Brief:
For each record below, set it down exactly but leave out any picture.

[Material for this exercise Boundary: Start]

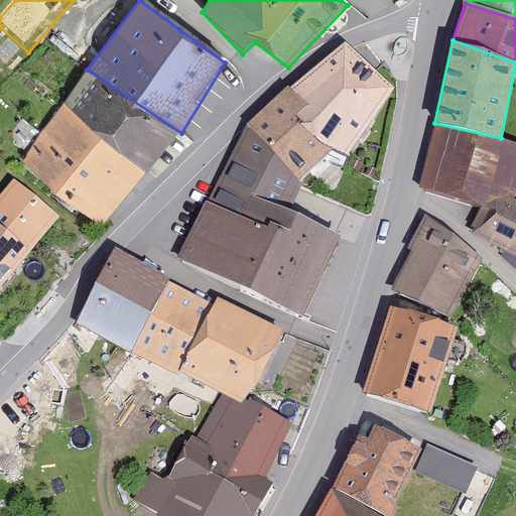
[(395,88),(346,41),(290,87),(314,111),(300,124),(334,149),(348,155),(395,88)]
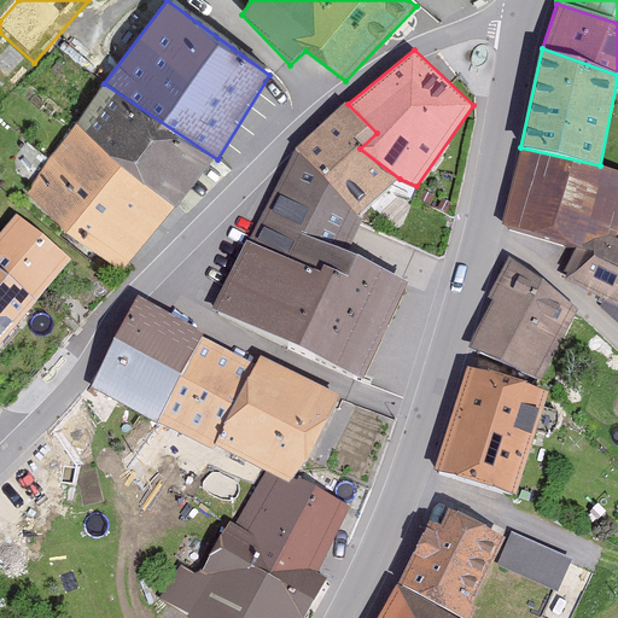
[(104,83),(77,126),(174,209),(217,159),(104,83)]
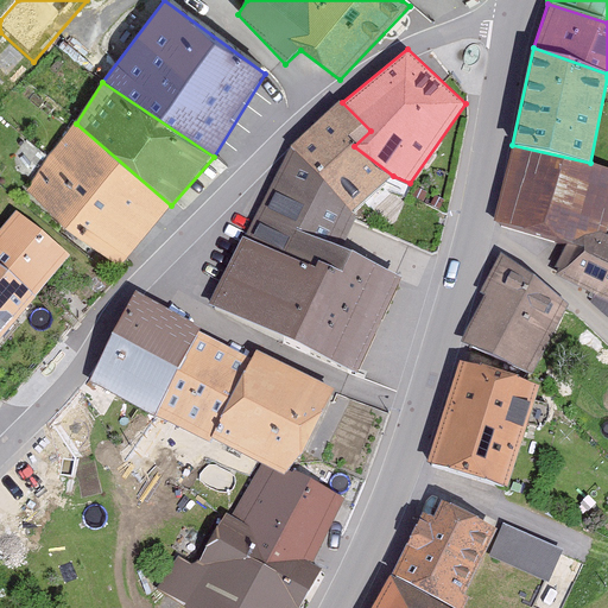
[(291,146),(358,215),(393,176),(354,146),(371,131),(342,102),(291,146)]
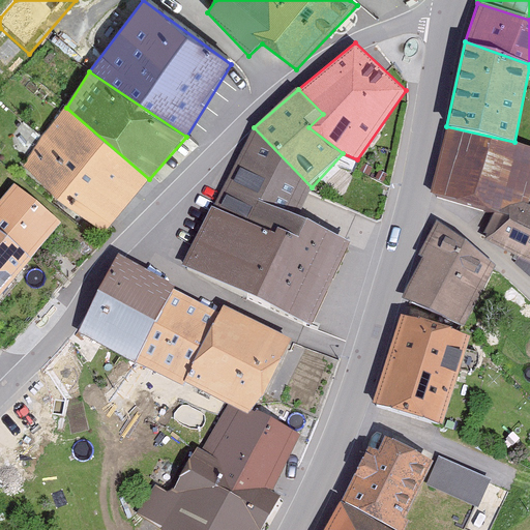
[(66,108),(24,167),(104,233),(149,179),(66,108)]
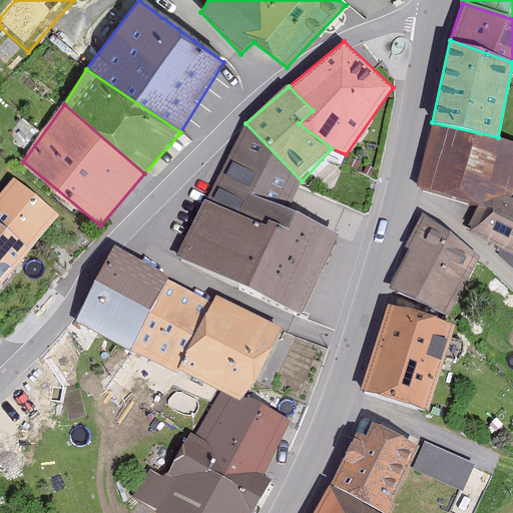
[(512,192),(512,141),(498,137),(432,122),(417,187),(478,206),(494,198),(512,197),(512,192)]
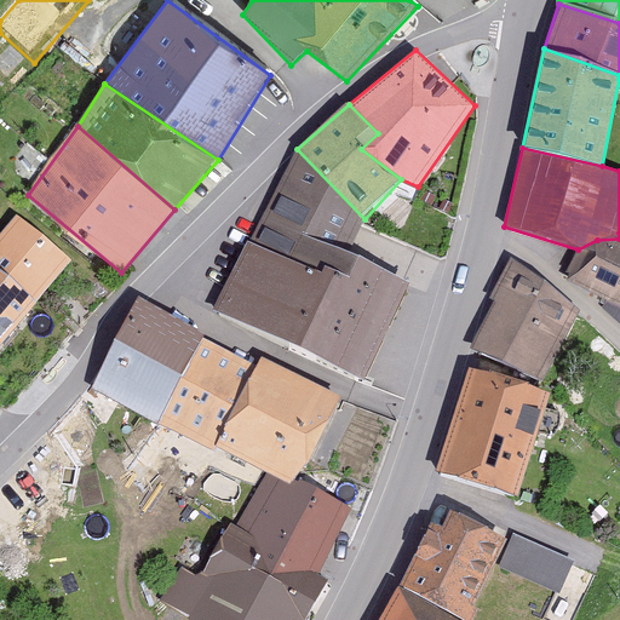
[(350,253),(365,219),(297,149),(250,241),(213,310),(300,345),(337,271),(349,279),(360,256),(350,253)]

[Material for this exercise Boundary: End]

Finished exercise:
[(395,88),(346,41),(290,87),(314,111),(300,124),(334,149),(348,155),(395,88)]
[(104,83),(77,126),(174,209),(217,159),(104,83)]
[(291,146),(358,215),(393,176),(354,146),(371,131),(342,102),(291,146)]
[(66,108),(24,167),(104,233),(149,179),(66,108)]
[(512,192),(512,141),(498,137),(432,122),(417,187),(478,206),(494,198),(512,197),(512,192)]
[(350,253),(365,219),(297,149),(250,241),(213,310),(300,345),(337,271),(349,279),(360,256),(350,253)]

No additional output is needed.